- **Task instructions**: The answer must be every line of the records below that holds the word "TEMP".

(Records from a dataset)
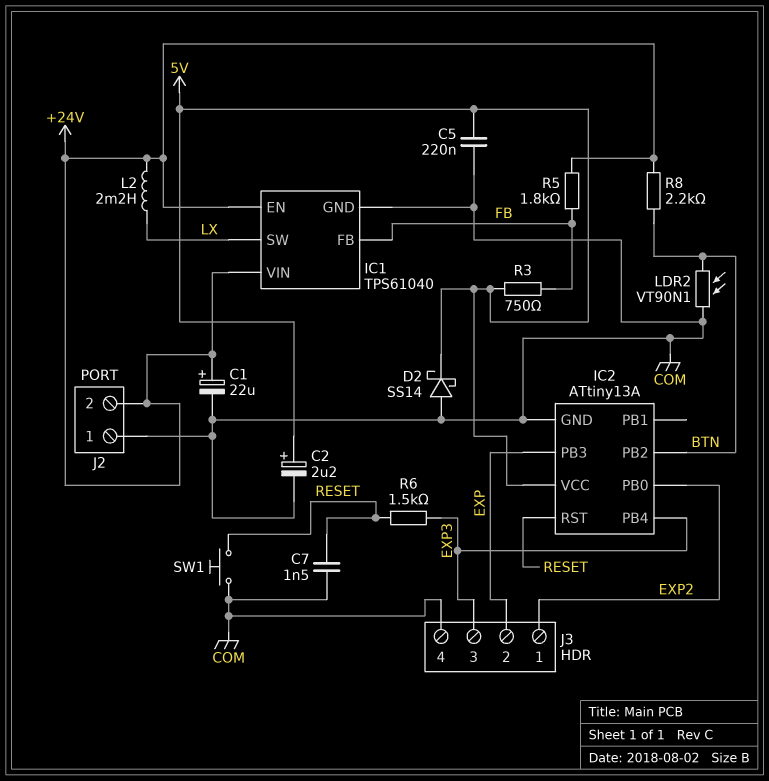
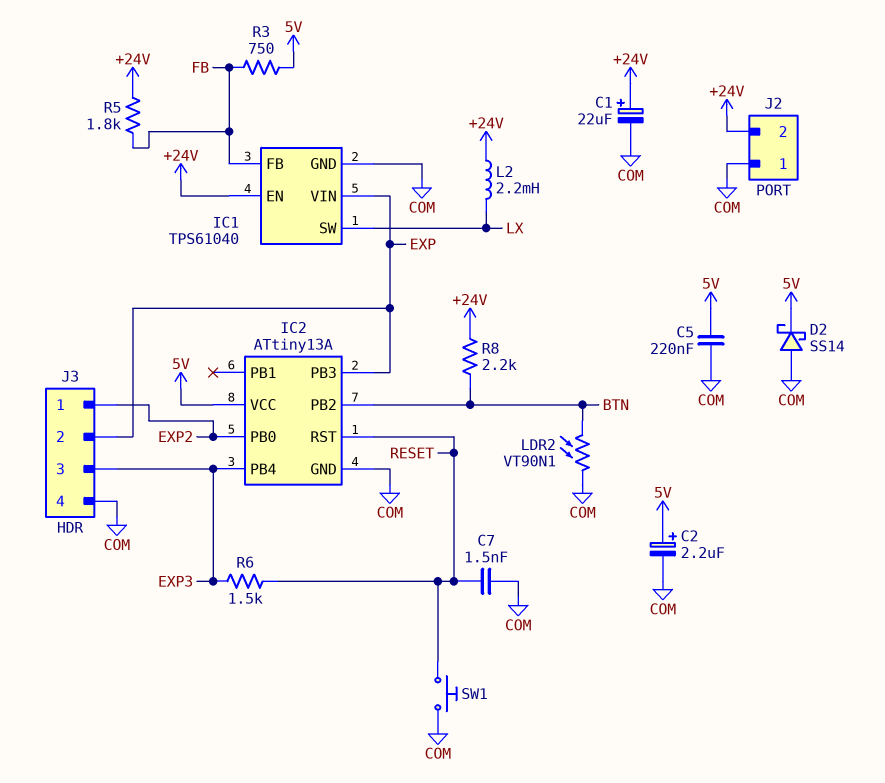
IC1 pin VIN: +24V -> EXP

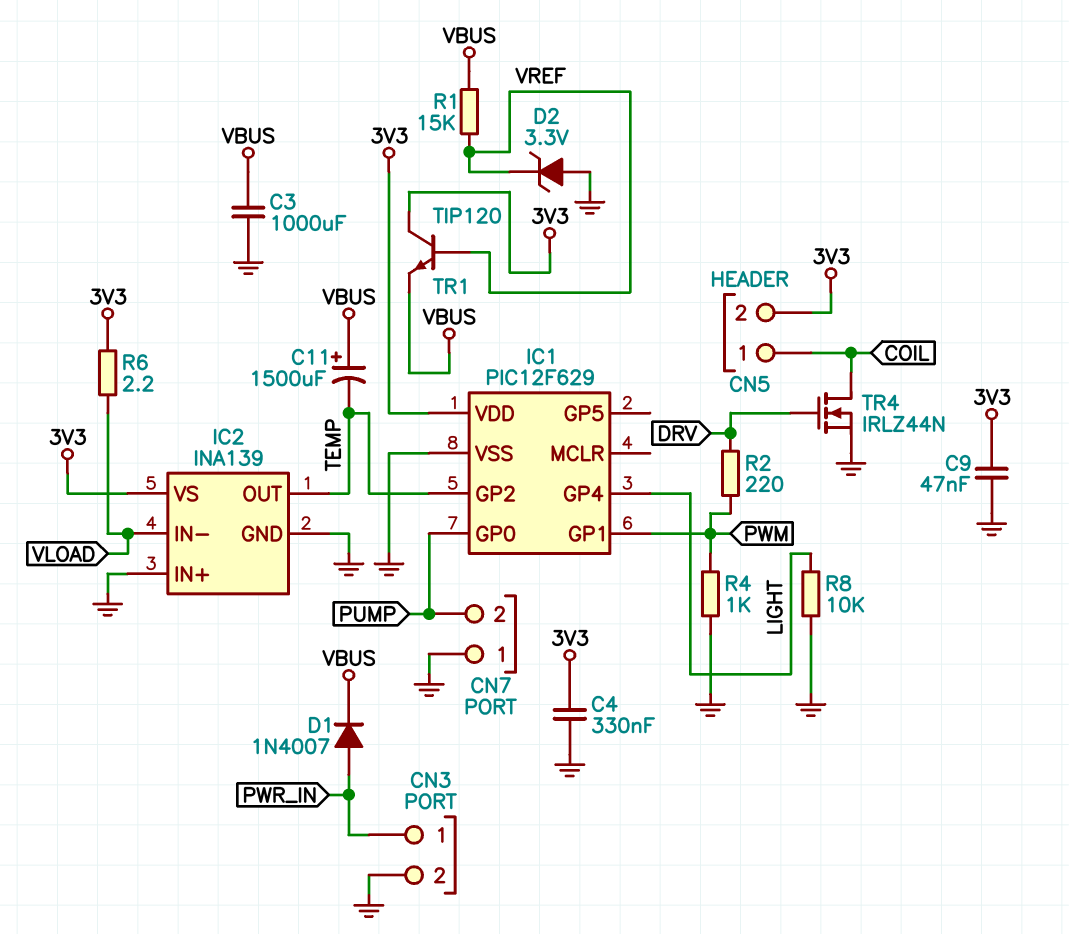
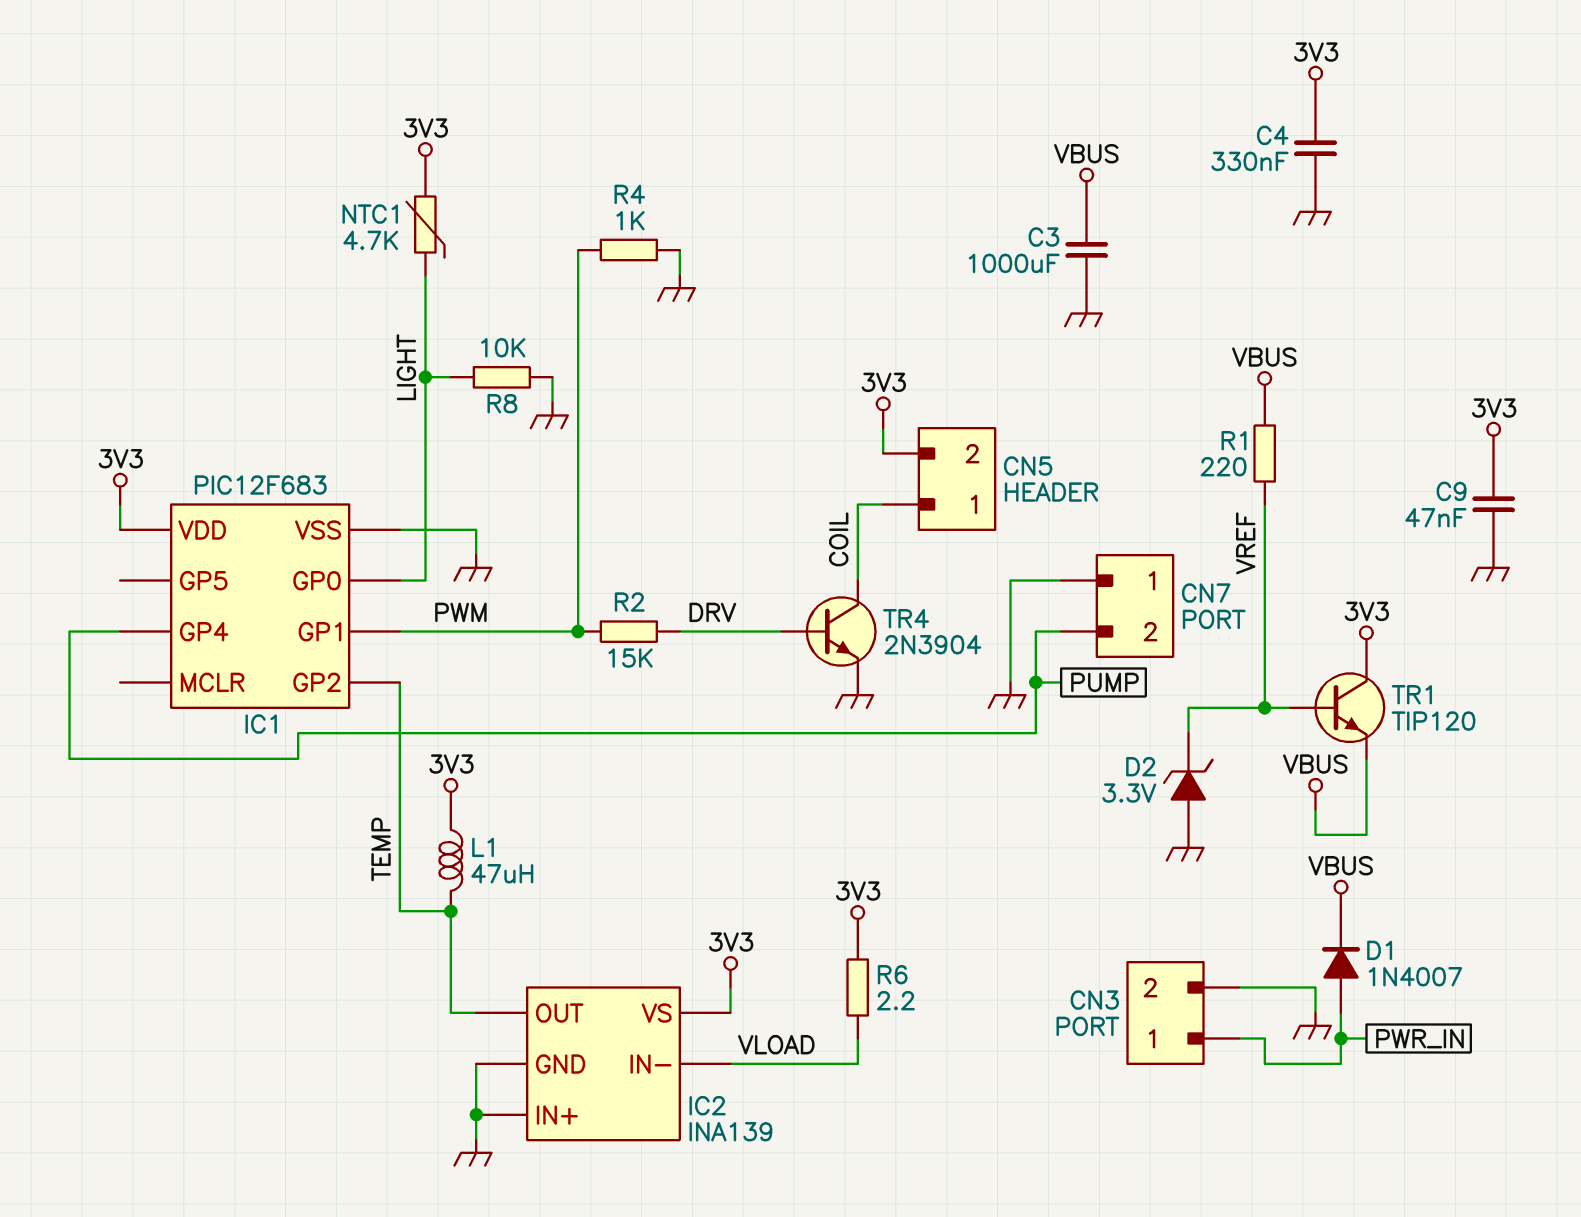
C11: 1500uF (plus VBUS, minus TEMP) -> none
IC1: PIC12F629 -> PIC12F683
IC1 pin GP0: PUMP -> LIGHT
IC1 pin GP4: LIGHT -> PUMP
L1: none -> 47uH (3V3, TEMP)
NTC1: none -> 4.7k (3V3, LIGHT)
R1: 15k (VBUS, VREF) -> 220 (VBUS, VREF)
R2: 220 (DRV, PWM) -> 15k (DRV, PWM)
TR4: NMOS IRLZ44N (G DRV, D COIL, S GND) -> NPN 2N3904 (B DRV, C COIL, E GND)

- **Final answer**:
C11: 1500uF (plus VBUS, minus TEMP) -> none
L1: none -> 47uH (3V3, TEMP)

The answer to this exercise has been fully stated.